## Exercise objective
Extract the text of every entry below word for word, leaving the pictures out of the output.

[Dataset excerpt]
::::

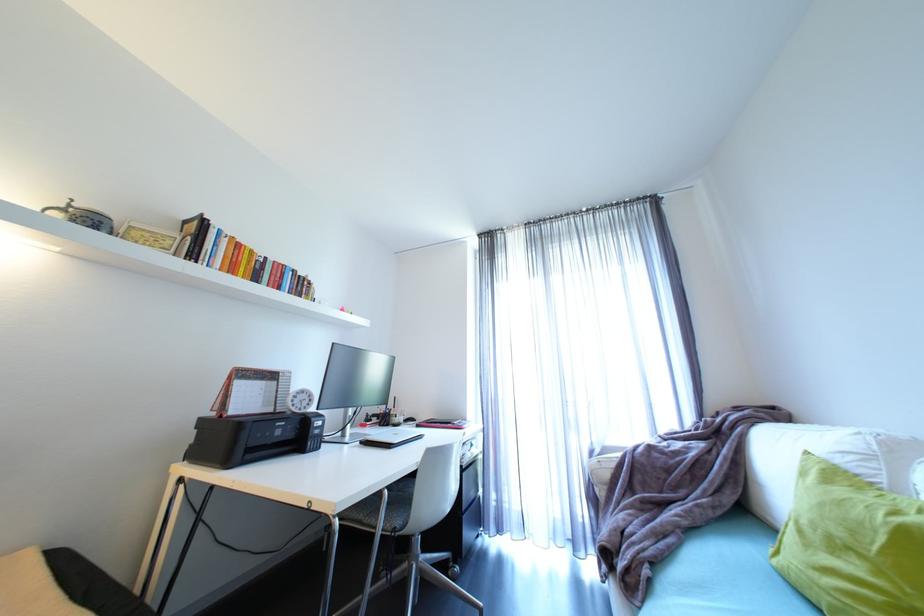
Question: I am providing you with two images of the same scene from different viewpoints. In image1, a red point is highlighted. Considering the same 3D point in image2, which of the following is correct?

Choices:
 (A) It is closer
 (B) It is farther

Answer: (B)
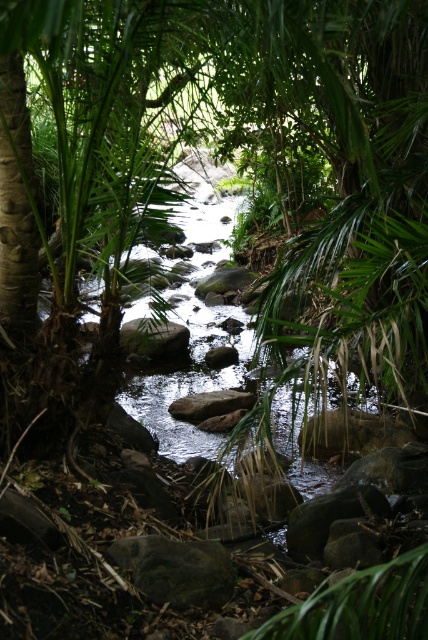
Does dark gray rock at center come in front of gray smooth rock at center?

That is True.

Which is behind, point (163, 545) or point (225, 408)?

The point (225, 408) is more distant.

Where is `dark gray rock at center`? dark gray rock at center is located at coordinates (177, 570).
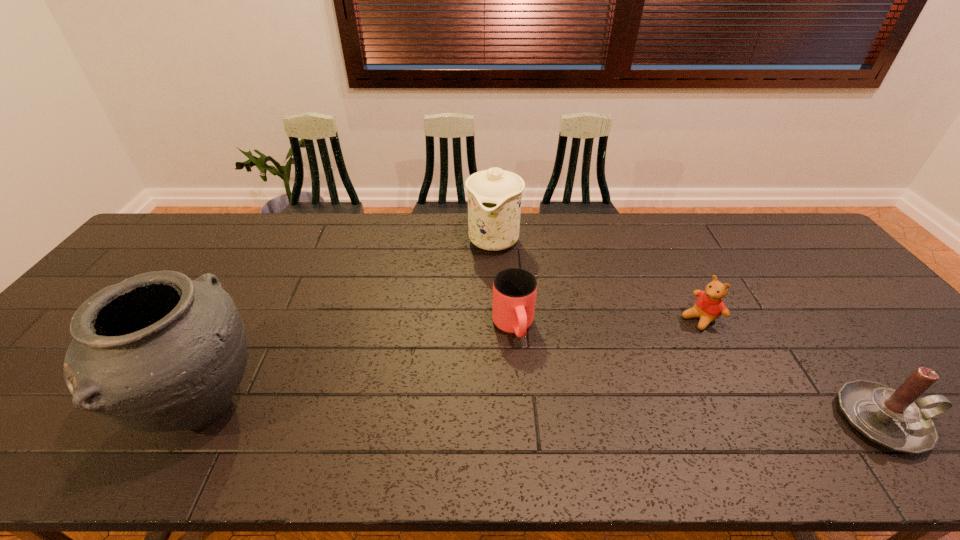
Find the location of `vacant spot on the desktop that is between the urn and the third tallest object and is positioned on the handle side of the cup`. vacant spot on the desktop that is between the urn and the third tallest object and is positioned on the handle side of the cup is located at coordinates (540, 414).

Identify the location of vacant spot on the desktop that is between the leftmost object and the candle and is positioned on the spout of the chinaware. (444, 411).

In order to click on vacant space on the desktop that is between the urn and the third shortest object and is positioned on the front-facing side of the fourth object from left to right in this screenshot , I will do `click(540, 414)`.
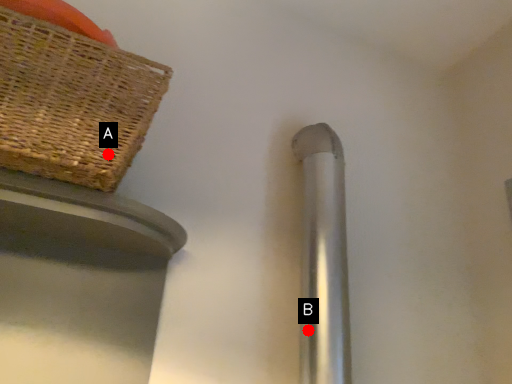
Question: Two points are circled on the image, labeled by A and B beside each circle. Among these points, which one is farthest from the camera?

Choices:
 (A) A is further
 (B) B is further

Answer: (B)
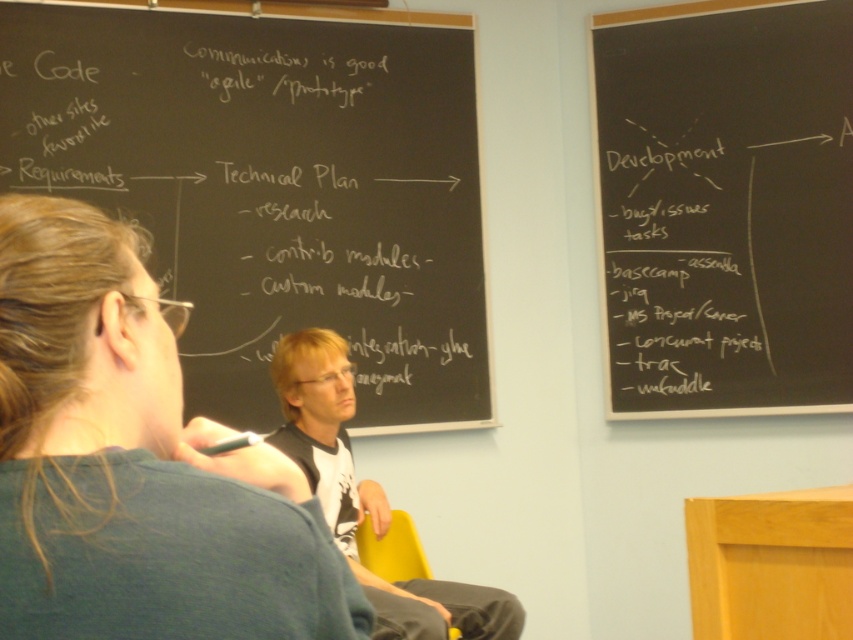
Is point (755, 56) in front of point (409, 524)?

No, (755, 56) is further to viewer.

Does white chalkboard at upper right lie in front of yellow plastic chair at lower center?

No, white chalkboard at upper right is behind yellow plastic chair at lower center.

What do you see at coordinates (724, 205) in the screenshot?
I see `white chalkboard at upper right` at bounding box center [724, 205].

Identify the location of white chalkboard at upper right. The width and height of the screenshot is (853, 640). (724, 205).

Does black chalkboard at upper left appear under light brown hair at center?

No, black chalkboard at upper left is not below light brown hair at center.

Is point (231, 36) positioned behind point (399, 618)?

That is True.

At what (x,y) coordinates should I click in order to perform the action: click on black chalkboard at upper left. Please return your answer as a coordinate pair (x, y). Looking at the image, I should click on (274, 186).

Can you confirm if black chalkboard at upper left is bigger than yellow plastic chair at lower center?

Indeed, black chalkboard at upper left has a larger size compared to yellow plastic chair at lower center.

This screenshot has width=853, height=640. What do you see at coordinates (274, 186) in the screenshot?
I see `black chalkboard at upper left` at bounding box center [274, 186].

Find the location of a particular element. black chalkboard at upper left is located at coordinates coord(274,186).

::::

## Task result
Question: I am providing you with two images of the same scene from different viewpoints. In image1, a red point is highlighted. Considering the same 3D point in image2, which of the following is correct?

Choices:
 (A) It is closer
 (B) It is farther

Answer: (B)
Does dark gray rock at center come in front of gray smooth rock at center?

That is True.

Which is behind, point (163, 545) or point (225, 408)?

The point (225, 408) is more distant.

Where is `dark gray rock at center`? dark gray rock at center is located at coordinates (177, 570).
Find the location of `vacant spot on the desktop that is between the urn and the third tallest object and is positioned on the handle side of the cup`. vacant spot on the desktop that is between the urn and the third tallest object and is positioned on the handle side of the cup is located at coordinates (540, 414).

Identify the location of vacant spot on the desktop that is between the leftmost object and the candle and is positioned on the spout of the chinaware. (444, 411).

In order to click on vacant space on the desktop that is between the urn and the third shortest object and is positioned on the front-facing side of the fourth object from left to right in this screenshot , I will do `click(540, 414)`.
Question: Two points are circled on the image, labeled by A and B beside each circle. Among these points, which one is farthest from the camera?

Choices:
 (A) A is further
 (B) B is further

Answer: (B)
Is point (755, 56) in front of point (409, 524)?

No, (755, 56) is further to viewer.

Does white chalkboard at upper right lie in front of yellow plastic chair at lower center?

No, white chalkboard at upper right is behind yellow plastic chair at lower center.

What do you see at coordinates (724, 205) in the screenshot?
I see `white chalkboard at upper right` at bounding box center [724, 205].

Identify the location of white chalkboard at upper right. The width and height of the screenshot is (853, 640). (724, 205).

Does black chalkboard at upper left appear under light brown hair at center?

No, black chalkboard at upper left is not below light brown hair at center.

Is point (231, 36) positioned behind point (399, 618)?

That is True.

At what (x,y) coordinates should I click in order to perform the action: click on black chalkboard at upper left. Please return your answer as a coordinate pair (x, y). Looking at the image, I should click on (274, 186).

Can you confirm if black chalkboard at upper left is bigger than yellow plastic chair at lower center?

Indeed, black chalkboard at upper left has a larger size compared to yellow plastic chair at lower center.

This screenshot has width=853, height=640. What do you see at coordinates (274, 186) in the screenshot?
I see `black chalkboard at upper left` at bounding box center [274, 186].

Find the location of a particular element. black chalkboard at upper left is located at coordinates coord(274,186).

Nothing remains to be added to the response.